Extracted records:
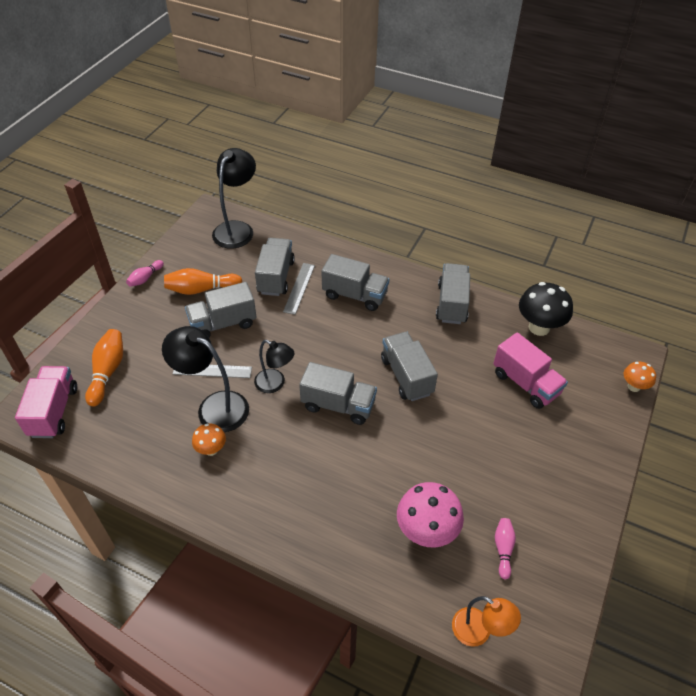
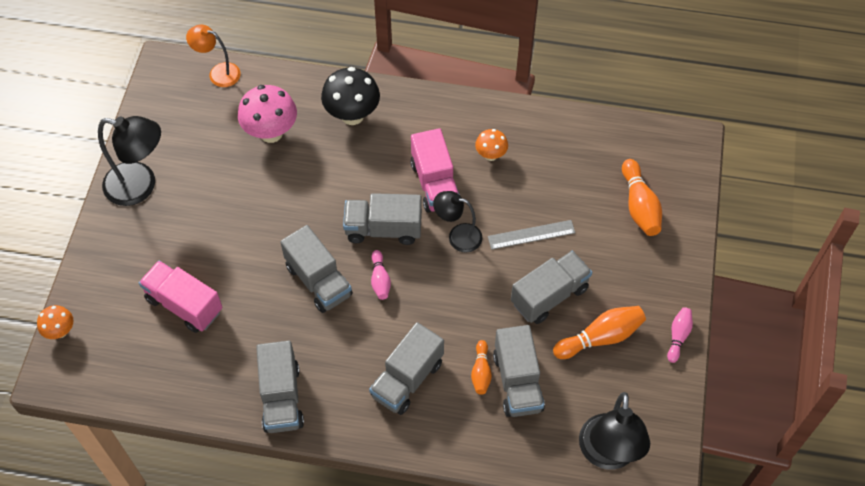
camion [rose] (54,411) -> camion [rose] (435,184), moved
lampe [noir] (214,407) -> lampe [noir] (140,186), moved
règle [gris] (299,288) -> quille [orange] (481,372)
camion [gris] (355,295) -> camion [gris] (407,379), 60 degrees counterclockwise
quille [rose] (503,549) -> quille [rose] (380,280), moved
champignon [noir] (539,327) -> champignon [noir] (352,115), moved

> [The problem] Could you print the lines above, exactly as written, from the line containing "lampe [noir] (214,407)" through the final one?

> [Result of this exercise]
lampe [noir] (214,407) -> lampe [noir] (140,186), moved
règle [gris] (299,288) -> quille [orange] (481,372)
camion [gris] (355,295) -> camion [gris] (407,379), 60 degrees counterclockwise
quille [rose] (503,549) -> quille [rose] (380,280), moved
champignon [noir] (539,327) -> champignon [noir] (352,115), moved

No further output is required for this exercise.